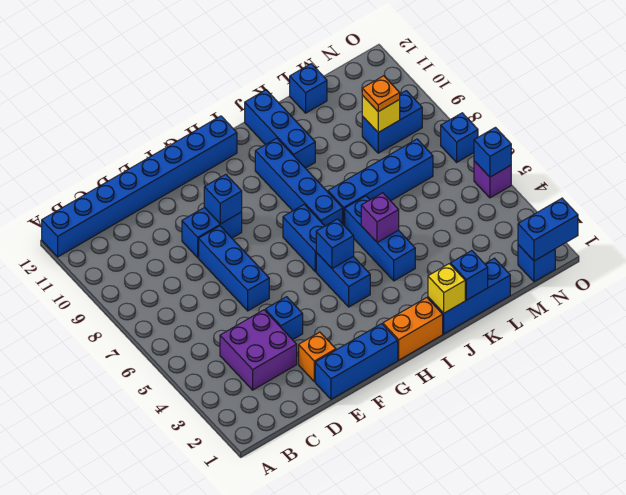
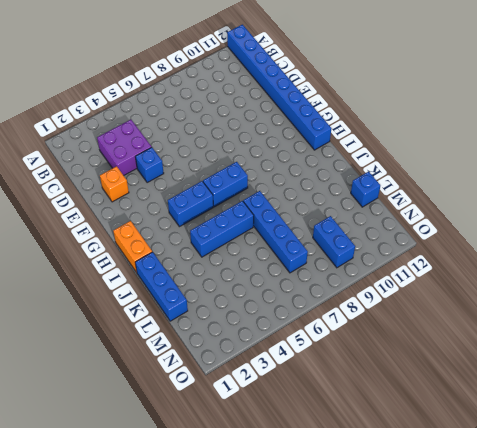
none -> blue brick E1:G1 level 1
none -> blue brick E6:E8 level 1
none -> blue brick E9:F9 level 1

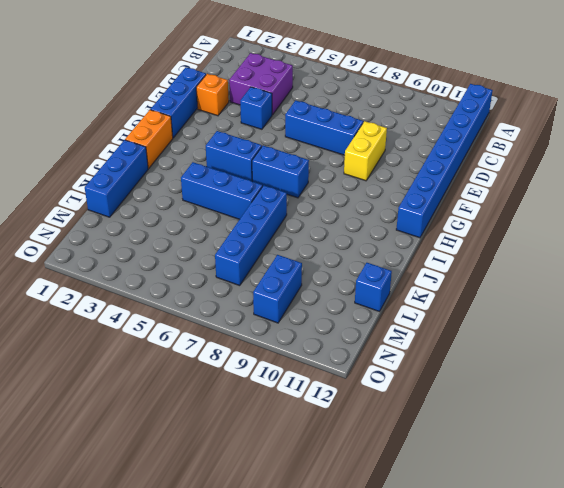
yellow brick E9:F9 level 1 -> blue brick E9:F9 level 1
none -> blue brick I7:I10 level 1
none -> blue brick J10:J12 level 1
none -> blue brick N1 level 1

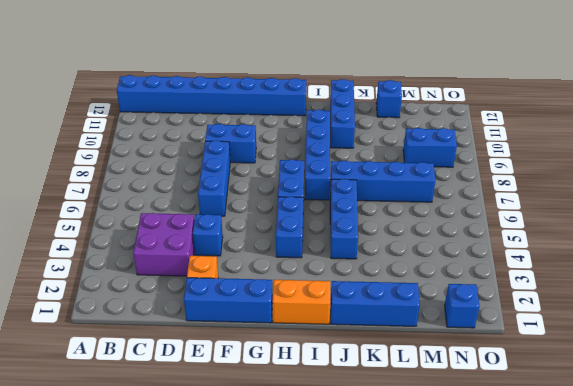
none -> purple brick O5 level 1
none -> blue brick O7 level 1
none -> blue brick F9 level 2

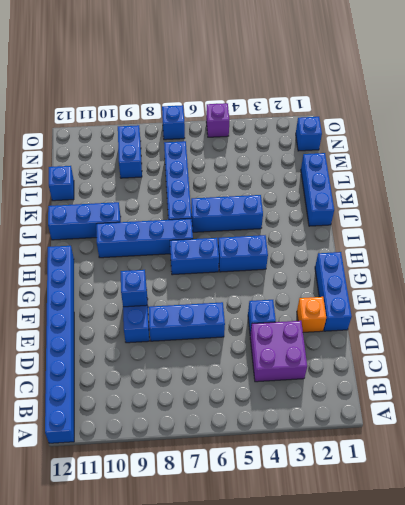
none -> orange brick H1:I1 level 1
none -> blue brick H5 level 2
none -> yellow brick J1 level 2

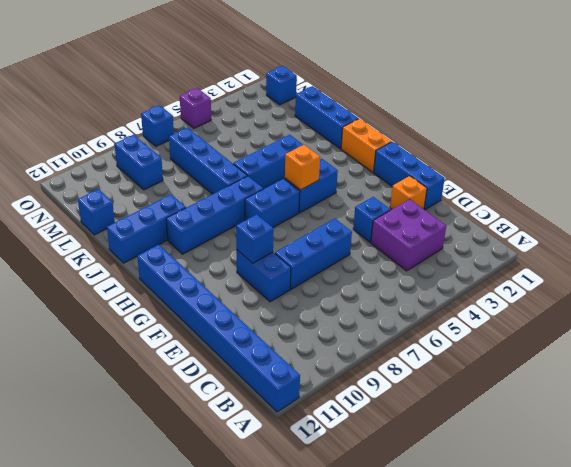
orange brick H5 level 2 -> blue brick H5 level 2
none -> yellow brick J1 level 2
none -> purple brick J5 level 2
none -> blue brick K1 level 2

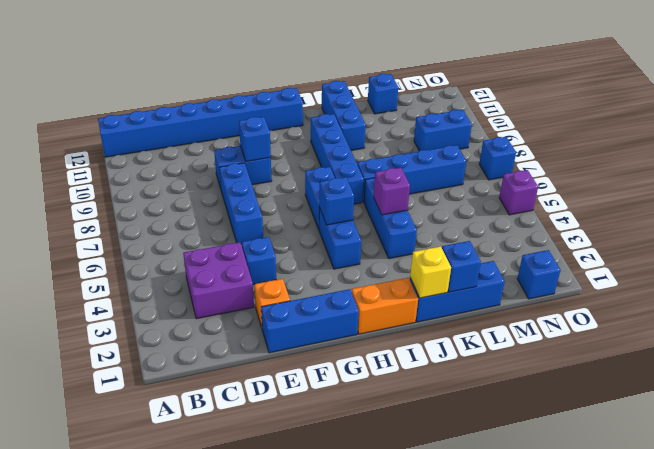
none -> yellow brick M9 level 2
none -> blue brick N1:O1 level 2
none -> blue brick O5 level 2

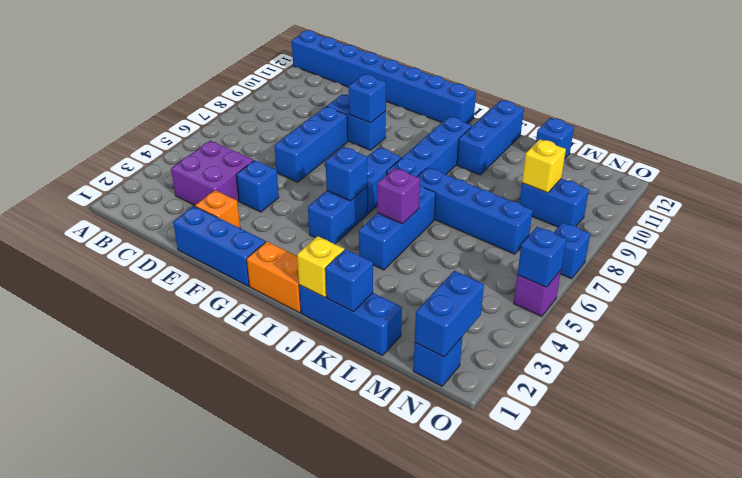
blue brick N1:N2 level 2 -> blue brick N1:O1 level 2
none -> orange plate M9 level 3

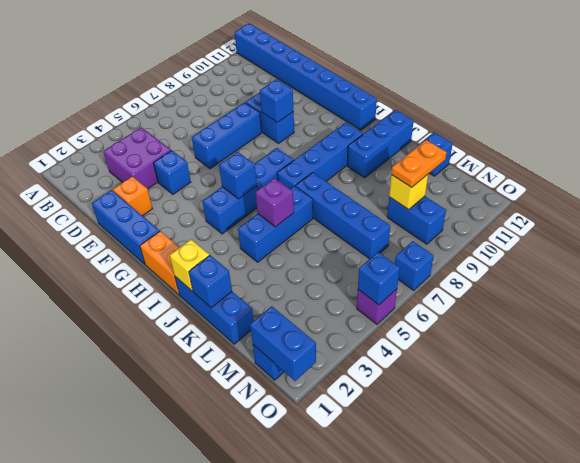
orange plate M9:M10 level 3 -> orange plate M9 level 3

◆ ◆ ◆ ◆

- [Brief]: Bring together each line above where the string "orange" turns up.

- [Answer below]:
none -> orange brick H1:I1 level 1
orange brick H5 level 2 -> blue brick H5 level 2
none -> orange plate M9 level 3
orange plate M9:M10 level 3 -> orange plate M9 level 3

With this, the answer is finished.